==== MATERIALS PROVIDED ====
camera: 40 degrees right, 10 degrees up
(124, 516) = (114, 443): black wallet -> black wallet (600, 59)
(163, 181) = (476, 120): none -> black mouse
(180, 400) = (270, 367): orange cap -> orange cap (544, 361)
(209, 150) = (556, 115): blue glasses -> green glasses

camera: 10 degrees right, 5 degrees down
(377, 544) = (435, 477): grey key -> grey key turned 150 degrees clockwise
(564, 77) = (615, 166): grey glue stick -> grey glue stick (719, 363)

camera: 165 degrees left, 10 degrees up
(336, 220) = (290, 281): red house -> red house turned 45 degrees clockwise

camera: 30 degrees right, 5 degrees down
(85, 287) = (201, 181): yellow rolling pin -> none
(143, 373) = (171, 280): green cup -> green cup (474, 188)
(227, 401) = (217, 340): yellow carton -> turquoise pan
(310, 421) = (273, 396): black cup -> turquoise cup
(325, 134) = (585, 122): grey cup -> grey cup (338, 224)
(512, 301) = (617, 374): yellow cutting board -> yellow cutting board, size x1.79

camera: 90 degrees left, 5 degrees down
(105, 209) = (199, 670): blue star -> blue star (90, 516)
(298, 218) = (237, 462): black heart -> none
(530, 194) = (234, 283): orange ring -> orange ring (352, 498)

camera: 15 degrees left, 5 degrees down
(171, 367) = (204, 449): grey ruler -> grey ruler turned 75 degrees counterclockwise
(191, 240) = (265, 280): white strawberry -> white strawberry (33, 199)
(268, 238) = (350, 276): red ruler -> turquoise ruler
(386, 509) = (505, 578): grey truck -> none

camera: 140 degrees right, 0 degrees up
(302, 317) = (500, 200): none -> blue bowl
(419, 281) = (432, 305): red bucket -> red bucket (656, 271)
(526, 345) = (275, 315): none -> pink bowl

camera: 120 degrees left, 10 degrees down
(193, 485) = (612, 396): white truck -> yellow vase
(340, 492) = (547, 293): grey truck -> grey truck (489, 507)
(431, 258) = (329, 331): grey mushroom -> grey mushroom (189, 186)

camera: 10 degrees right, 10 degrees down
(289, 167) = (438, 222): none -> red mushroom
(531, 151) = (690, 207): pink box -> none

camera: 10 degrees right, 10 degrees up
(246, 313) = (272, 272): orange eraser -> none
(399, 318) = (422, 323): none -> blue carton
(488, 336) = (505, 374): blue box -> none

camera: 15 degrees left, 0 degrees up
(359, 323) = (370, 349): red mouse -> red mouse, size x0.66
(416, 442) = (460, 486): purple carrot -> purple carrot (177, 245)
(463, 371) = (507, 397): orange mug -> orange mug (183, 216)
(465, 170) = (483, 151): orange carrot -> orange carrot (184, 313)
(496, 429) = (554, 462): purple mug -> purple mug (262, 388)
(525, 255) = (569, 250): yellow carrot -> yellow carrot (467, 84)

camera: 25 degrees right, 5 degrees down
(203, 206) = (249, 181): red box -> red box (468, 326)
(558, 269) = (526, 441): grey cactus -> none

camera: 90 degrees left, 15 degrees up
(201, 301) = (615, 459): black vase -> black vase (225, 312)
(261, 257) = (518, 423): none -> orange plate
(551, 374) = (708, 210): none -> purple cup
====
▶ **GOAL OF THE EXERCISE**
Return the whole listing, word for word.

▶ **WRITTEN REPLY**
camera: 40 degrees right, 10 degrees up
(124, 516) = (114, 443): black wallet -> black wallet (600, 59)
(163, 181) = (476, 120): none -> black mouse
(180, 400) = (270, 367): orange cap -> orange cap (544, 361)
(209, 150) = (556, 115): blue glasses -> green glasses

camera: 10 degrees right, 5 degrees down
(377, 544) = (435, 477): grey key -> grey key turned 150 degrees clockwise
(564, 77) = (615, 166): grey glue stick -> grey glue stick (719, 363)

camera: 165 degrees left, 10 degrees up
(336, 220) = (290, 281): red house -> red house turned 45 degrees clockwise

camera: 30 degrees right, 5 degrees down
(85, 287) = (201, 181): yellow rolling pin -> none
(143, 373) = (171, 280): green cup -> green cup (474, 188)
(227, 401) = (217, 340): yellow carton -> turquoise pan
(310, 421) = (273, 396): black cup -> turquoise cup
(325, 134) = (585, 122): grey cup -> grey cup (338, 224)
(512, 301) = (617, 374): yellow cutting board -> yellow cutting board, size x1.79

camera: 90 degrees left, 5 degrees down
(105, 209) = (199, 670): blue star -> blue star (90, 516)
(298, 218) = (237, 462): black heart -> none
(530, 194) = (234, 283): orange ring -> orange ring (352, 498)

camera: 15 degrees left, 5 degrees down
(171, 367) = (204, 449): grey ruler -> grey ruler turned 75 degrees counterclockwise
(191, 240) = (265, 280): white strawberry -> white strawberry (33, 199)
(268, 238) = (350, 276): red ruler -> turquoise ruler
(386, 509) = (505, 578): grey truck -> none

camera: 140 degrees right, 0 degrees up
(302, 317) = (500, 200): none -> blue bowl
(419, 281) = (432, 305): red bucket -> red bucket (656, 271)
(526, 345) = (275, 315): none -> pink bowl

camera: 120 degrees left, 10 degrees down
(193, 485) = (612, 396): white truck -> yellow vase
(340, 492) = (547, 293): grey truck -> grey truck (489, 507)
(431, 258) = (329, 331): grey mushroom -> grey mushroom (189, 186)

camera: 10 degrees right, 10 degrees down
(289, 167) = (438, 222): none -> red mushroom
(531, 151) = (690, 207): pink box -> none

camera: 10 degrees right, 10 degrees up
(246, 313) = (272, 272): orange eraser -> none
(399, 318) = (422, 323): none -> blue carton
(488, 336) = (505, 374): blue box -> none

camera: 15 degrees left, 0 degrees up
(359, 323) = (370, 349): red mouse -> red mouse, size x0.66
(416, 442) = (460, 486): purple carrot -> purple carrot (177, 245)
(463, 371) = (507, 397): orange mug -> orange mug (183, 216)
(465, 170) = (483, 151): orange carrot -> orange carrot (184, 313)
(496, 429) = (554, 462): purple mug -> purple mug (262, 388)
(525, 255) = (569, 250): yellow carrot -> yellow carrot (467, 84)

camera: 25 degrees right, 5 degrees down
(203, 206) = (249, 181): red box -> red box (468, 326)
(558, 269) = (526, 441): grey cactus -> none

camera: 90 degrees left, 15 degrees up
(201, 301) = (615, 459): black vase -> black vase (225, 312)
(261, 257) = (518, 423): none -> orange plate
(551, 374) = (708, 210): none -> purple cup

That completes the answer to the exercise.